-- Begin --
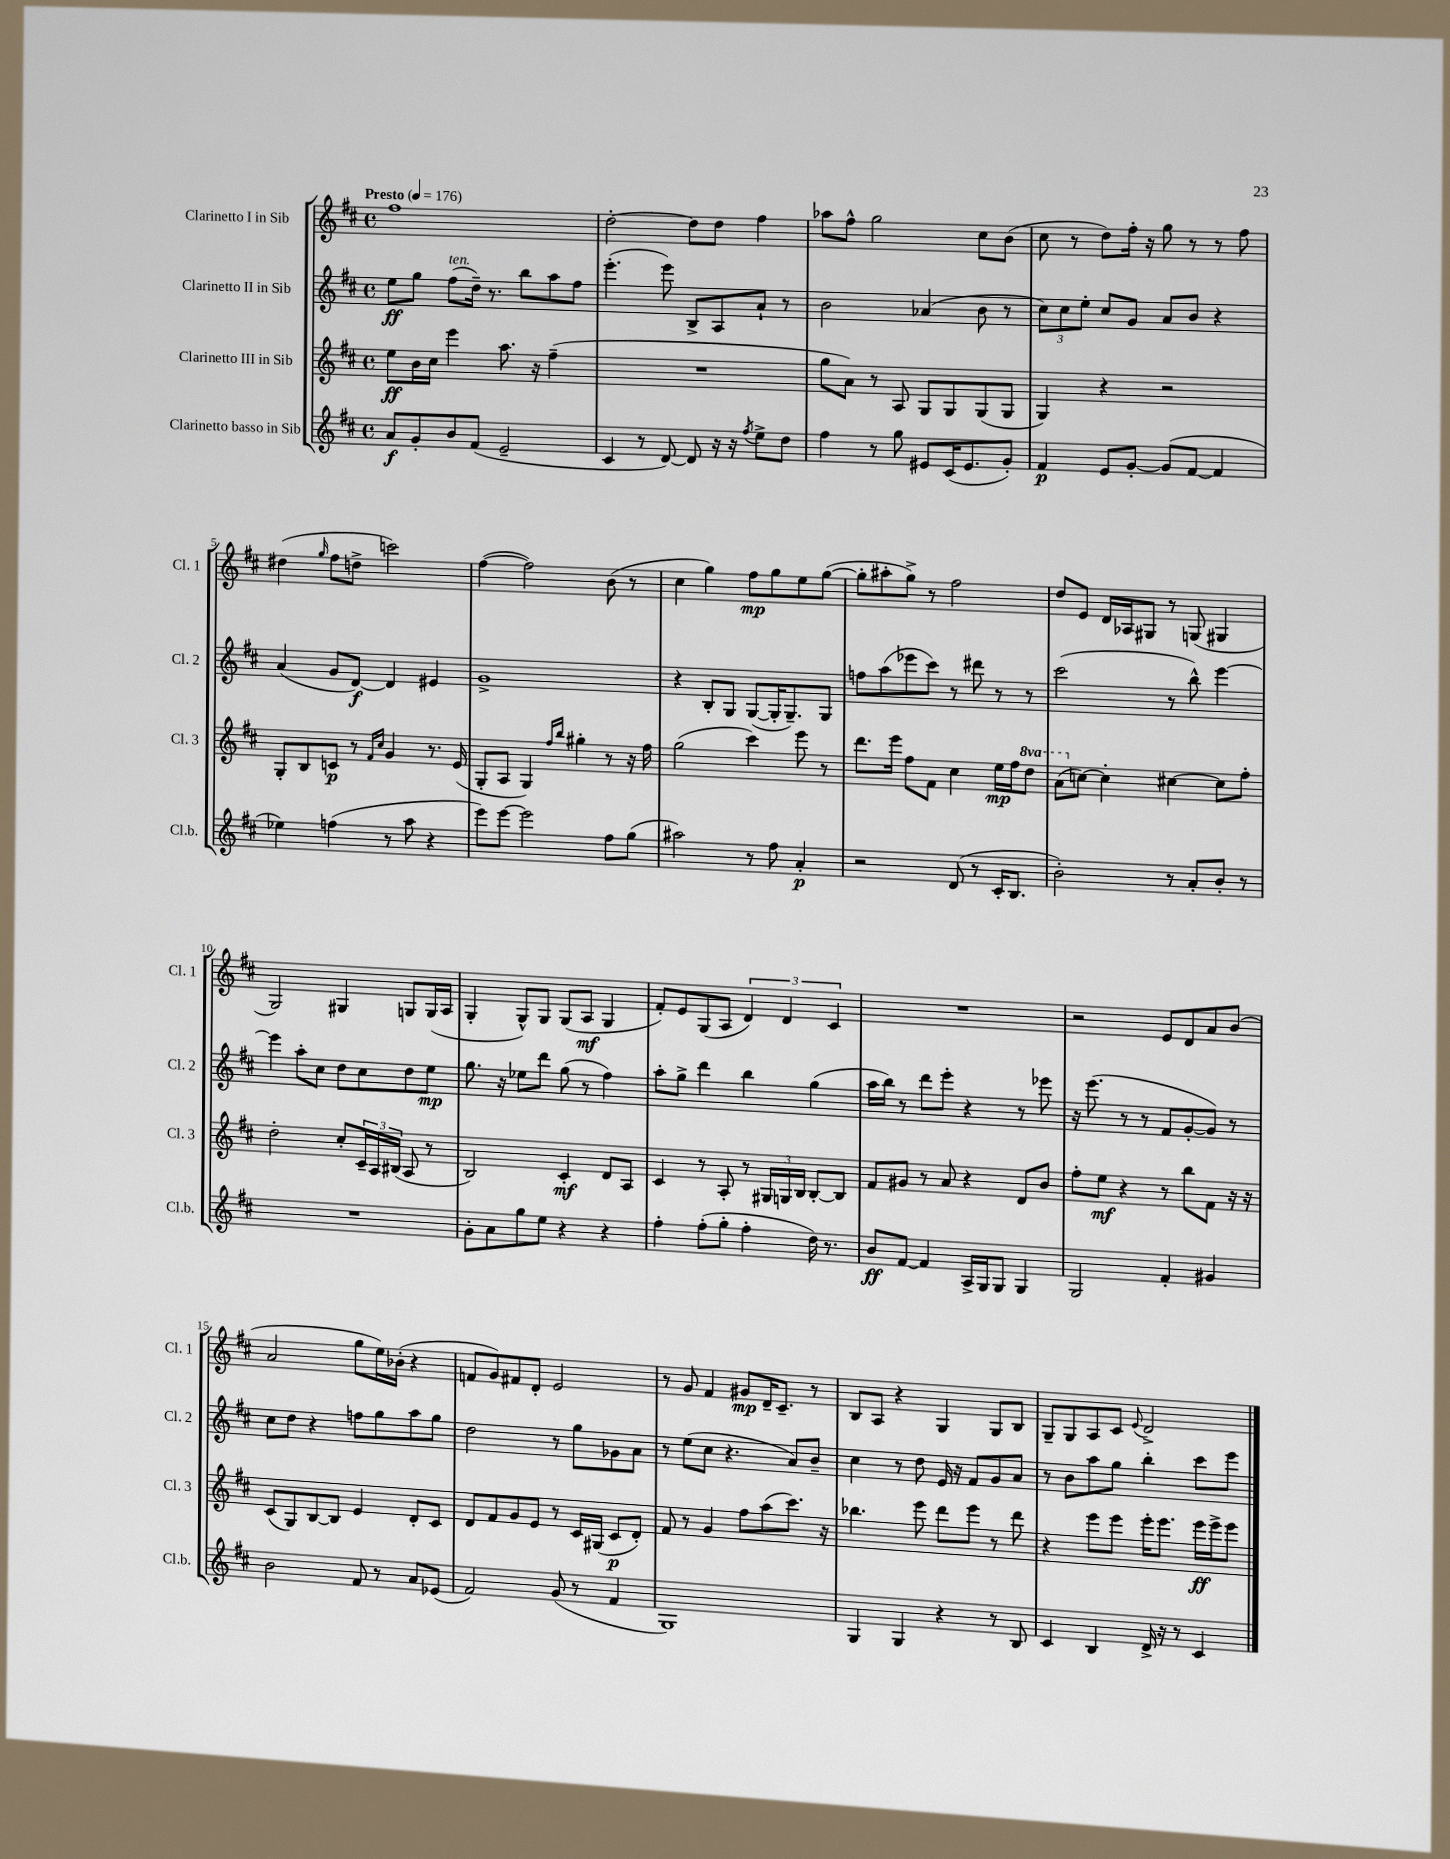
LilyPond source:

<<
\new StaffGroup <<
\new Staff = "s0" \with { instrumentName = "Clarinetto I in Sib" shortInstrumentName = "Cl. 1" } {
    \clef treble \key d \major \defaultTimeSignature \time 4/4 \tempo "Presto" 4 = 176
    fis''1 |
    d''2~-. d''8 d''8 fis''4 |
    aes''8 fis''8-^ g''2 cis''8 b'8( |
    cis''8 r8 d''8) fis''16-. r16 g''8 r8 r8 fis''8 |
    dis''4( \grace { g''16 } fis''8 d''8-> c'''2) |
    fis''4~( fis''2) b'8( r8 |
    cis''4 g''4) fis''8\mp g''8 e''8 g''8~( |
    g''8-. ais''8-. g''8->) r8 fis''2 |
    d''8 e'8 d'16 aes16 gis8 r8 g8( gis4 |
    g2) gis4 g8 g16( a16 |
    g4-. g8-^) g8 g8( a8\mf g4 |
    fis'8-.) e'8 g8( a8 \tuplet 3/2 { d'4) d'4 cis'4 } |
    R1 |
    r2 e'8 d'8 a'8 b'8( |
    a'2 g''8 e''16) bes'16-.( r4 |
    f'8 g'8) fis'8 d'8-. e'2 |
    r8 g'8 fis'4 gis'8\mp d'16-- cis'8.-- r8 |
    b8 a8 r4 g4 g8 b8 |
    g8-- g8 a8 cis'8 \appoggiatura { e'8 } d'2-> \bar "|." |
}
\new Staff = "s1" \with { instrumentName = "Clarinetto II in Sib" shortInstrumentName = "Cl. 2" } {
    \clef treble \key d \major \defaultTimeSignature \time 4/4
    e''8\ff g''8 fis''8^\markup { \italic "ten." }( d''16--) r8. b''8 a''8 fis''8 |
    e'''4.-.( e'''8) b8-> a8 a'8-! r8 |
    b'2 aes'4( b'8 r8 |
    \tuplet 3/2 { cis''8) cis''8 e''8-. } cis''8 g'8 a'8 b'8 r4 |
    a'4( g'8 d'8~\f) d'4 eis'4 |
    g'1-> |
    r4 b8-. g8 g8~( g16-. g8.--) g8 |
    f''8 a''8( ees'''8 cis'''8) r8 dis'''8 r8 r8 |
    cis'''2( r8 b''8-^) e'''4~ |
    e'''4 a''8-. cis''8 d''8 cis''8 d''8 e''8\mp |
    g''8. r16 ees''8 d'''8 g''8( r8 fis''4) |
    a''8-. g''8-> d'''4 b''4 g''4( |
    a''16 b''16) r8 d'''8 e'''8-. r4 r8 ees'''8 |
    r16 e'''8.( r8 r8 fis'8 g'8~-. g'8) r8 |
    cis''8 d''8 r4 f''8 g''8 a''8 g''8 |
    d''2 r8 g''8 ges'8 a'8 |
    r8 e''8( cis''8 r4. a'8) b'8-- |
    cis''4 r8 d''8 e'16 r16 fis'8 g'8 a'8 |
    r8 b'8 a''8 g''8 b''4-. cis'''8 e'''8 \bar "|." |
}
\new Staff = "s2" \with { instrumentName = "Clarinetto III in Sib" shortInstrumentName = "Cl. 3" } {
    \clef treble \key d \major \defaultTimeSignature \time 4/4 \set Staff.ottavationMarkups = #ottavation-simple-ordinals
    e''8\ff b'16 cis''16 e'''4 a''8. r16 fis''4--( |
    R1 |
    g''8 a'8) r8 a8 g8 g8 g8( g8 |
    g4) r4 r2 |
    g8-. b8 c'8\p r8 \grace { fis'16 cis''16 } g'4 r8. e'16( |
    g8-. a8 g4) \grace { fis''16 b''16 } gis''4-. r8 r16 fis''16 |
    g''2( cis'''4) e'''8 r8 |
    d'''8. e'''16 fis''8 fis'8 cis''4 e''16\mp fis''16 \ottava #1 d'''8 |
    a''8( \ottava #0 c''8~) c''4-. cis''4~ cis''8 fis''8-. |
    d''2-. cis''8-. \tuplet 3/2 { cis'16-- a16 bis16( } a8 r8 |
    b2) cis'4-.\mf d'8 a8 |
    cis'4 r8 a8-. r8 \tuplet 3/2 { gis16 g16 b16 } b8~-. b8 |
    fis'8 gis'8 r8 a'8 r4 d'8 b'8 |
    fis''8-. e''8\mf r4 r8 b''8 fis'8 r16 r16 |
    cis'8( g8) b8~ b8 e'4 d'8-. cis'8 |
    d'8 fis'8 g'8 e'8 r8 cis'16 gis16( cis'8\p d'8-.) |
    fis'8 r8 g'4 fis''8 a''8( cis'''8.) r16 |
    bes''4. e'''8 d'''8 e'''8 r8 d'''8 |
    r4 e'''8 e'''8 e'''16-. e'''8. e'''16\ff e'''16-> e'''8 \bar "|." |
}
\new Staff = "s3" \with { instrumentName = "Clarinetto basso in Sib" shortInstrumentName = "Cl.b." } {
    \clef treble \key d \major \defaultTimeSignature \time 4/4
    a'8\f g'8-. b'8 fis'8( e'2-- |
    cis'4 r8 d'8~) d'8 r16 r16 \acciaccatura { fis''8 } e''8-> d''8 |
    fis''4 r8 g''8 eis'8 cis'16( eis'8. g'8-.) |
    fis'4\p e'8 g'8~-. g'8( fis'8~ fis'4 |
    ees''4) f''4( r8 a''8 r4 |
    e'''8) e'''8~ e'''2 fis''8 g''8( |
    ais''2) r8 fis''8 a'4-.\p |
    r2 d'8( r8 cis'16-. b8. |
    b'2-.) r8 a'8-. b'8-. r8 |
    R1 |
    g'8-. a'8 g''8 e''8 r4 r4 |
    fis''4-. fis''8-.( g''8-. fis''4-. d''16) r8. |
    b'8\ff fis'8~ fis'4 a16-> g16 g8 g4 |
    g2 fis'4-. gis'4 |
    b'2 fis'8 r8 a'8 ees'8( |
    fis'2) g'8( r8 fis'4 |
    g1) |
    g4 g4 r4 r8 b8 |
    cis'4 b4 d'16-> r16 r8 cis'4 \bar "|." |
}
>>
>>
-- End --
Collect and copy out, in full, every line of the material above that contains the string "major".

    \clef treble \key d \major \defaultTimeSignature \time 4/4 \tempo "Presto" 4 = 176
    \clef treble \key d \major \defaultTimeSignature \time 4/4
    \clef treble \key d \major \defaultTimeSignature \time 4/4 \set Staff.ottavationMarkups = #ottavation-simple-ordinals
    \clef treble \key d \major \defaultTimeSignature \time 4/4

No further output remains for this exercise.